● Problem description
Copy out the lines of the data verbatim, from the line containing "This is a 0.15" to the line containing "road 2 (motorway): [(260,0),(231,511)]", including both of those lines.

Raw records

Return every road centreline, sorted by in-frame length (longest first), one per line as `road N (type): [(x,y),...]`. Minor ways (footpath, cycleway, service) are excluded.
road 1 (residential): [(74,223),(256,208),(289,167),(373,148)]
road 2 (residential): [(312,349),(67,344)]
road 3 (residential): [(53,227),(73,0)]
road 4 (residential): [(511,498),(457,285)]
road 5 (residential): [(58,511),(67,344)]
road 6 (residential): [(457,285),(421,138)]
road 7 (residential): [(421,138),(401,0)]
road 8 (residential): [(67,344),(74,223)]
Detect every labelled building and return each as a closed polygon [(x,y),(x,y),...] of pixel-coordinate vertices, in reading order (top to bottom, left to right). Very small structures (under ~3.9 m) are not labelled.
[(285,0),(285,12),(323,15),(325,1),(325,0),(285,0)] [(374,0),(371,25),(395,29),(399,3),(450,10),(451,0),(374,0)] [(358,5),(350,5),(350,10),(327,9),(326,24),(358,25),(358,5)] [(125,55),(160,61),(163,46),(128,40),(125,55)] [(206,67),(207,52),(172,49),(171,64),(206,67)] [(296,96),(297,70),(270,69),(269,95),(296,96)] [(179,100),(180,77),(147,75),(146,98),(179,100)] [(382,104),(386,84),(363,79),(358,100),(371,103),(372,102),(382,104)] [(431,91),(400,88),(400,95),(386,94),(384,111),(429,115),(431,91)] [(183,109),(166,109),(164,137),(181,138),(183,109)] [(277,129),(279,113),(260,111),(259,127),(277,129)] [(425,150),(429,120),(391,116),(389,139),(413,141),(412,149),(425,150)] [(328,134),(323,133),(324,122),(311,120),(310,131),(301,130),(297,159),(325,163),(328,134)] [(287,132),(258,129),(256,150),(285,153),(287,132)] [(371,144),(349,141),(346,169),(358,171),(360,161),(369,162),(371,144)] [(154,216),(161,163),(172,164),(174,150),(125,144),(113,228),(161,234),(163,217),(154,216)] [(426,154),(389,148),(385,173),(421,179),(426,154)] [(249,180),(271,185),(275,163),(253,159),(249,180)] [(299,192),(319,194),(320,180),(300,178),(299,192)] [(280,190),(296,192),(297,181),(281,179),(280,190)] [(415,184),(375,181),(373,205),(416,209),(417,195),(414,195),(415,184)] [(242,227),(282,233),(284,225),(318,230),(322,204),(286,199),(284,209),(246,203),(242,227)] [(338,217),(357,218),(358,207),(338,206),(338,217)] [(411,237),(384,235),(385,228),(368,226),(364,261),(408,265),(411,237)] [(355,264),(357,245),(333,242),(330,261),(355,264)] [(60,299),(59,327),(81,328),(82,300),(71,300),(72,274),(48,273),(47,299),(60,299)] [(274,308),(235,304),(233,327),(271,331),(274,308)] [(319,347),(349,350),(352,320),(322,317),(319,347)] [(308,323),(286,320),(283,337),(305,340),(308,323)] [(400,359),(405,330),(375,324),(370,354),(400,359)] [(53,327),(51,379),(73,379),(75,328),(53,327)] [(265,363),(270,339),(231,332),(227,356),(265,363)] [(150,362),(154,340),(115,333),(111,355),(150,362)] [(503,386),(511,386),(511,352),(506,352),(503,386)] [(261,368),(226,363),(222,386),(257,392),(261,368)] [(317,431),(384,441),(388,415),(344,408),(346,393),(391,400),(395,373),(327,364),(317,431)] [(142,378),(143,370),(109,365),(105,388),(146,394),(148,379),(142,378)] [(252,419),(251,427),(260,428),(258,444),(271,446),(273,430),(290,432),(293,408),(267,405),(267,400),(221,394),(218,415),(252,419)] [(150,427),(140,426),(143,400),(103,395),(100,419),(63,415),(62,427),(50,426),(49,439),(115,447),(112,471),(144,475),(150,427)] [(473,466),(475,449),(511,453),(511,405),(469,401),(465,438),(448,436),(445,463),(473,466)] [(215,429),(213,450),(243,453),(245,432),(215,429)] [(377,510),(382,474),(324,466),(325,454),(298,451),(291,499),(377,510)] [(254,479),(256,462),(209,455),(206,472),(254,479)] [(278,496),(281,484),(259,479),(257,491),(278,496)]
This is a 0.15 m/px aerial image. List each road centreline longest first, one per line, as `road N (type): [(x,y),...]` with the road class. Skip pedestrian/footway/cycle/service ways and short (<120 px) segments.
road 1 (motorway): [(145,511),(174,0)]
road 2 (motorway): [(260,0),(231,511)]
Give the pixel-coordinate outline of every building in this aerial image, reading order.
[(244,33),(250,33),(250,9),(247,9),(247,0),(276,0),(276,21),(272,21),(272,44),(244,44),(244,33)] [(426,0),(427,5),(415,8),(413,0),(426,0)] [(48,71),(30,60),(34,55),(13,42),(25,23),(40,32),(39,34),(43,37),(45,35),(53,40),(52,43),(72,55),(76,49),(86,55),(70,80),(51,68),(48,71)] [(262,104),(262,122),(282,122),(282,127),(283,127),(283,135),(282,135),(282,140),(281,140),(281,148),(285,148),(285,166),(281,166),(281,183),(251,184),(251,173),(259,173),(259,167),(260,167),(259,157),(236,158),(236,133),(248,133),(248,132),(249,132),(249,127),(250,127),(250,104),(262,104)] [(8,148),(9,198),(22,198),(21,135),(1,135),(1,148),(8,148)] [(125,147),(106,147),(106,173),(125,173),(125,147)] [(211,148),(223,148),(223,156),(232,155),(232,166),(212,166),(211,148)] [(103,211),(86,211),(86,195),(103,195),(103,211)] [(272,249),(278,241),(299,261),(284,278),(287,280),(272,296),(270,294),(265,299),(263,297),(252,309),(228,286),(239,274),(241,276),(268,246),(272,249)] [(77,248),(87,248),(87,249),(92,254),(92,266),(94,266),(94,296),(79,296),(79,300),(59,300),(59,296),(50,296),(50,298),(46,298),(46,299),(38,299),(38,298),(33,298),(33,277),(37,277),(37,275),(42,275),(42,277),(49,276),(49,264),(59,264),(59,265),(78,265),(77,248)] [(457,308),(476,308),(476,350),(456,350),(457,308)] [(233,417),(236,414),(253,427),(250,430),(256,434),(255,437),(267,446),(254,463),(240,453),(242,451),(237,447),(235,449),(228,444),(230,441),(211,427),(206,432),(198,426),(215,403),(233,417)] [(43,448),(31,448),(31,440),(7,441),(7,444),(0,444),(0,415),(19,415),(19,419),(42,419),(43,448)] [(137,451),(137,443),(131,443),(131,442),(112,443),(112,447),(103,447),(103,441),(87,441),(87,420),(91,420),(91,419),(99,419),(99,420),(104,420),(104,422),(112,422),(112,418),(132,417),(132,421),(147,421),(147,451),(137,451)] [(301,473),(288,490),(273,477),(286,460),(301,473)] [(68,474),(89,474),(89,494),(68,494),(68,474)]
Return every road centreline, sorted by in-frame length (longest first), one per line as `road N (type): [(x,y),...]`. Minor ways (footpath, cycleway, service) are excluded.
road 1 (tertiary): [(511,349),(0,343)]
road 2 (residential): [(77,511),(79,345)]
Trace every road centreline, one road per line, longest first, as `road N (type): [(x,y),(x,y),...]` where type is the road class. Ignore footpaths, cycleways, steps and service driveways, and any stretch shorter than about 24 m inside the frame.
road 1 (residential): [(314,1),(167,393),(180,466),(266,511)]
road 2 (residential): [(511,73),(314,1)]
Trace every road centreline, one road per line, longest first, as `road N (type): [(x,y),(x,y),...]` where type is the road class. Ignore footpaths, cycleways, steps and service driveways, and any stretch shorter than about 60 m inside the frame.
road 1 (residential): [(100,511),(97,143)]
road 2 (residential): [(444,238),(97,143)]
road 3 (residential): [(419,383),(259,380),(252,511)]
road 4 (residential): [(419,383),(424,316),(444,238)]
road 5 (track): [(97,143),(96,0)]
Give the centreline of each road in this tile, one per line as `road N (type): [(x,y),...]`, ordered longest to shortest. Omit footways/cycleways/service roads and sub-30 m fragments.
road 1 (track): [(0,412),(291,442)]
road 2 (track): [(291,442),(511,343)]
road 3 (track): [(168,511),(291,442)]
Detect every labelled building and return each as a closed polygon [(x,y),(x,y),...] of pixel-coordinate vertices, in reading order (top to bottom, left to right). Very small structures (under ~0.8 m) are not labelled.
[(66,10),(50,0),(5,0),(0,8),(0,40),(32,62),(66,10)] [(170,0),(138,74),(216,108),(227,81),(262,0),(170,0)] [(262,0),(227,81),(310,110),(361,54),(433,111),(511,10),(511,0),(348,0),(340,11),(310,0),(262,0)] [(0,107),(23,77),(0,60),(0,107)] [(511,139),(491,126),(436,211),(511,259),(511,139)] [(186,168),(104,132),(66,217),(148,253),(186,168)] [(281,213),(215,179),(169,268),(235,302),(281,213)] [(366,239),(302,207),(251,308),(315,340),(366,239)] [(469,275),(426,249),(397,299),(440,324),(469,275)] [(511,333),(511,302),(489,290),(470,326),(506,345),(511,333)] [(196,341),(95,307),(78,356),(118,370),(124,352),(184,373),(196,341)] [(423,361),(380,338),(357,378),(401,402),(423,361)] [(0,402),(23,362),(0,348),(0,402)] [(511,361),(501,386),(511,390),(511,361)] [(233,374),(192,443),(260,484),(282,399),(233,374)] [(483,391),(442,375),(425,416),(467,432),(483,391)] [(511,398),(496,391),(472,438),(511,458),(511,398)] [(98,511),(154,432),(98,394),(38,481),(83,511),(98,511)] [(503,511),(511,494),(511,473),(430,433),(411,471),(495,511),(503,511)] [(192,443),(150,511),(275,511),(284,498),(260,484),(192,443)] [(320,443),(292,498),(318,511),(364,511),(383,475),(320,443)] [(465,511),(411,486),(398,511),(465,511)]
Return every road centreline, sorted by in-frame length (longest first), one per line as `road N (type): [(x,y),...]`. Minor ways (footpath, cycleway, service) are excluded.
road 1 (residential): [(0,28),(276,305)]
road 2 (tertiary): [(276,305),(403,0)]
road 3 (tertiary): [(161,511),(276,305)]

● In response
This is a 0.15 m/px aerial image. List each road centreline longest first, one per line, as `road N (type): [(x,y),...]` with the road class. Skip pedestrian/footway/cycle/service ways and short (<120 px) segments.
road 1 (motorway): [(145,511),(174,0)]
road 2 (motorway): [(260,0),(231,511)]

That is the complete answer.